__Exercise directions__.
Repeat all entries word for word; skip images.

__Material for this exercise__.
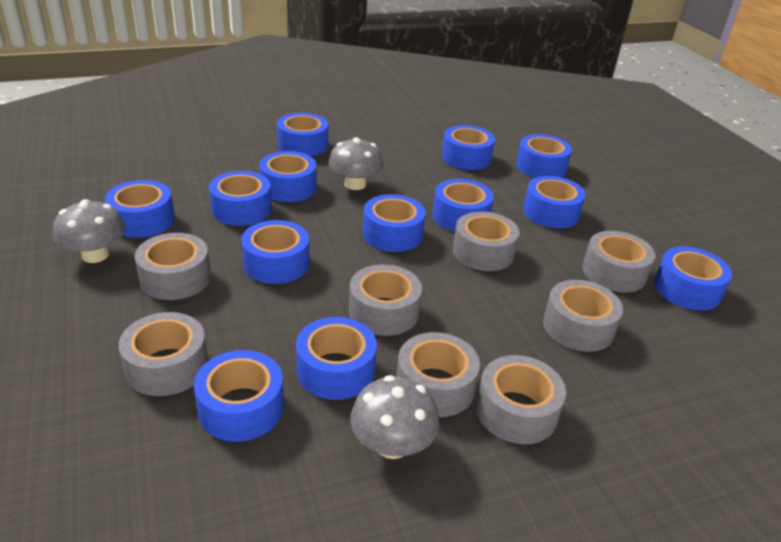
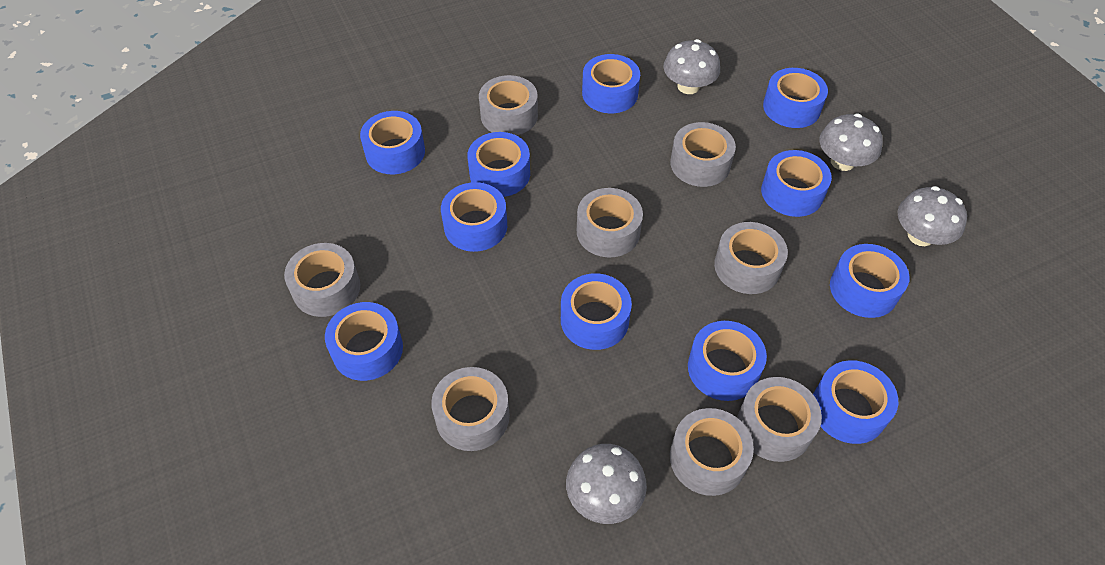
blue tape: [105,180,175,238] [194,350,284,442] [209,171,272,226] [241,220,309,284] [259,151,317,202] [277,113,328,156] [296,317,377,400] [363,194,425,252] [432,179,494,231] [442,125,495,170] [516,134,572,178] [523,176,586,228] [654,246,732,311] = 13 -> [325,302,403,381] [360,111,425,174] [441,182,507,252] [467,132,530,197] [561,273,632,350] [582,54,640,113] [688,321,767,401] [761,150,832,217] [763,68,828,128] [813,360,898,444] [830,244,909,318] = 11
grey mushroom: [53,199,125,263] [329,137,384,190] [350,375,440,459] = 3 -> [566,444,647,524] [663,39,720,94] [820,114,883,171] [898,186,967,246] = 4

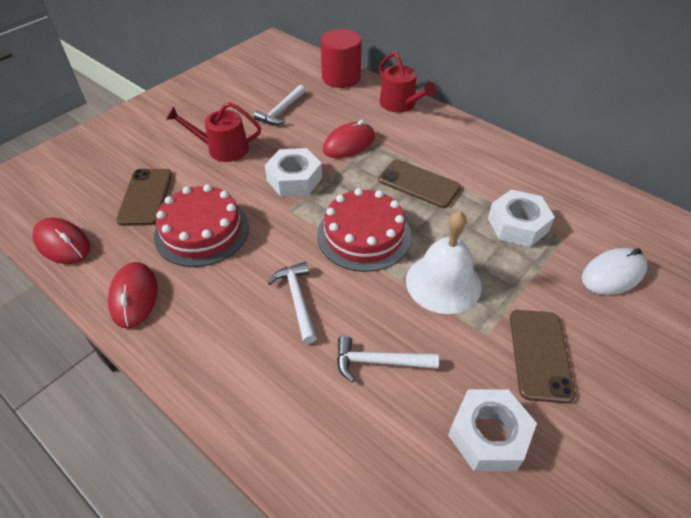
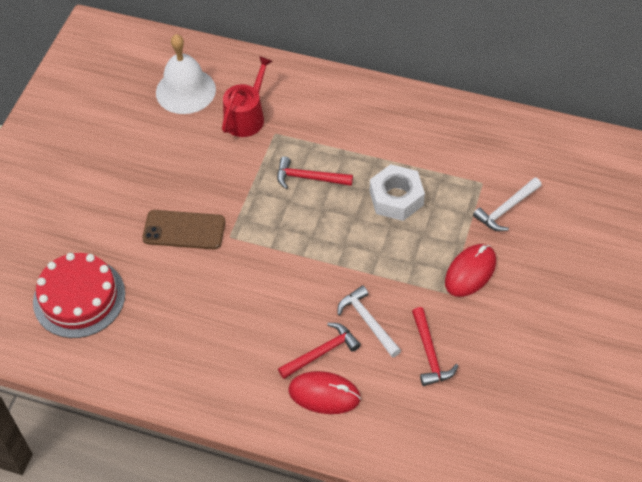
brown phone: [116,169,172,226] [379,159,461,208] [510,310,575,404] = 3 -> [142,210,225,249] = 1
red cake: [154,184,249,267] [317,188,411,272] = 2 -> [33,253,125,338] = 1
red cylinder: [320,29,362,88] = 1 -> none = 0
red hammer: none = 0 -> [277,156,353,189] [278,323,361,379] [412,307,459,386] = 3
red mouse: [32,218,90,264] [108,262,158,328] [323,120,375,158] = 3 -> [289,371,361,414] [445,244,496,297] = 2
red watering can: [166,102,261,162] [379,52,436,112] = 2 -> [222,56,272,137] = 1
white hammer: [254,85,306,125] [268,262,317,344] [337,336,439,382] = 3 -> [338,285,401,358] [473,177,542,231] = 2
white mouse: [582,248,647,295] = 1 -> none = 0
white nut: [265,148,322,196] [448,390,537,471] [488,189,555,247] = 3 -> [370,164,425,221] = 1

__Expected answer__.
blue tape: [105,180,175,238] [194,350,284,442] [209,171,272,226] [241,220,309,284] [259,151,317,202] [277,113,328,156] [296,317,377,400] [363,194,425,252] [432,179,494,231] [442,125,495,170] [516,134,572,178] [523,176,586,228] [654,246,732,311] = 13 -> [325,302,403,381] [360,111,425,174] [441,182,507,252] [467,132,530,197] [561,273,632,350] [582,54,640,113] [688,321,767,401] [761,150,832,217] [763,68,828,128] [813,360,898,444] [830,244,909,318] = 11
grey mushroom: [53,199,125,263] [329,137,384,190] [350,375,440,459] = 3 -> [566,444,647,524] [663,39,720,94] [820,114,883,171] [898,186,967,246] = 4

brown phone: [116,169,172,226] [379,159,461,208] [510,310,575,404] = 3 -> [142,210,225,249] = 1
red cake: [154,184,249,267] [317,188,411,272] = 2 -> [33,253,125,338] = 1
red cylinder: [320,29,362,88] = 1 -> none = 0
red hammer: none = 0 -> [277,156,353,189] [278,323,361,379] [412,307,459,386] = 3
red mouse: [32,218,90,264] [108,262,158,328] [323,120,375,158] = 3 -> [289,371,361,414] [445,244,496,297] = 2
red watering can: [166,102,261,162] [379,52,436,112] = 2 -> [222,56,272,137] = 1
white hammer: [254,85,306,125] [268,262,317,344] [337,336,439,382] = 3 -> [338,285,401,358] [473,177,542,231] = 2
white mouse: [582,248,647,295] = 1 -> none = 0
white nut: [265,148,322,196] [448,390,537,471] [488,189,555,247] = 3 -> [370,164,425,221] = 1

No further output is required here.